Content revision data
┌──

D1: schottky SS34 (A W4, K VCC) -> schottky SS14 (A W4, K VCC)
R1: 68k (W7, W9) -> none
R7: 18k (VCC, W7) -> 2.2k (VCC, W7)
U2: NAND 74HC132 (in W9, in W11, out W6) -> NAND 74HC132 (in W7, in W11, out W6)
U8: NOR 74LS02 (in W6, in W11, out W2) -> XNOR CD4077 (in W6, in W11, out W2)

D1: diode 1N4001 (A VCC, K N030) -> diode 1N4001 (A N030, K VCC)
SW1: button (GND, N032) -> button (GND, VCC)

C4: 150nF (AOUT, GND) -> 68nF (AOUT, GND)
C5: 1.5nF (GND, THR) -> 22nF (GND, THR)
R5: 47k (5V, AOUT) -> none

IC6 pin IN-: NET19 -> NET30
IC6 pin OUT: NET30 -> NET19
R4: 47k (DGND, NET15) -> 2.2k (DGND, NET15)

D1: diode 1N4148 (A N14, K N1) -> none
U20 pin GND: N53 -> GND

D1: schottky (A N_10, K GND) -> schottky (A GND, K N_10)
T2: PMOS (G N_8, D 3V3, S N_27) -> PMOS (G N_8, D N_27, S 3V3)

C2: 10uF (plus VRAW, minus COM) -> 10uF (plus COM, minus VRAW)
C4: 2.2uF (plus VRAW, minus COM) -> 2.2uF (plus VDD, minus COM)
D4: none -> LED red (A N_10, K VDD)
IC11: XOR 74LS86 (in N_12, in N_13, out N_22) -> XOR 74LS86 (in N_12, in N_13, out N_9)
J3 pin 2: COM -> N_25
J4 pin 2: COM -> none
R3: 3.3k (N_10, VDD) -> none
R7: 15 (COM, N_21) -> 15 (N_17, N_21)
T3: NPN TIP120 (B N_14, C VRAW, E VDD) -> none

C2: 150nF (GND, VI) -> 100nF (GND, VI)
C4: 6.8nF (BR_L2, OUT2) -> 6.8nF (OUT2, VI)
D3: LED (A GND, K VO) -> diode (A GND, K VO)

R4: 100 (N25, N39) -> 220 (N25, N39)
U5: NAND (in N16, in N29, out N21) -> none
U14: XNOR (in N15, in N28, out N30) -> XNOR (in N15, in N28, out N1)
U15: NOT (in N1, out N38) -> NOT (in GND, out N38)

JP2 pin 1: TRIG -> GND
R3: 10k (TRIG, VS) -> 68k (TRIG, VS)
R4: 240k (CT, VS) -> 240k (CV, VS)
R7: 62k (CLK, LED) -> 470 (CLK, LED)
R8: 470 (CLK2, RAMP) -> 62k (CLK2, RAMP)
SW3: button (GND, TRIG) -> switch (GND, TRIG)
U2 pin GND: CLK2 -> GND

└──

■ BRIEF: Search the entries for the string "schottky" and return each line where it turns up.

■ ANSWER TO THE PROBLEM:
D1: schottky SS34 (A W4, K VCC) -> schottky SS14 (A W4, K VCC)
D1: schottky (A N_10, K GND) -> schottky (A GND, K N_10)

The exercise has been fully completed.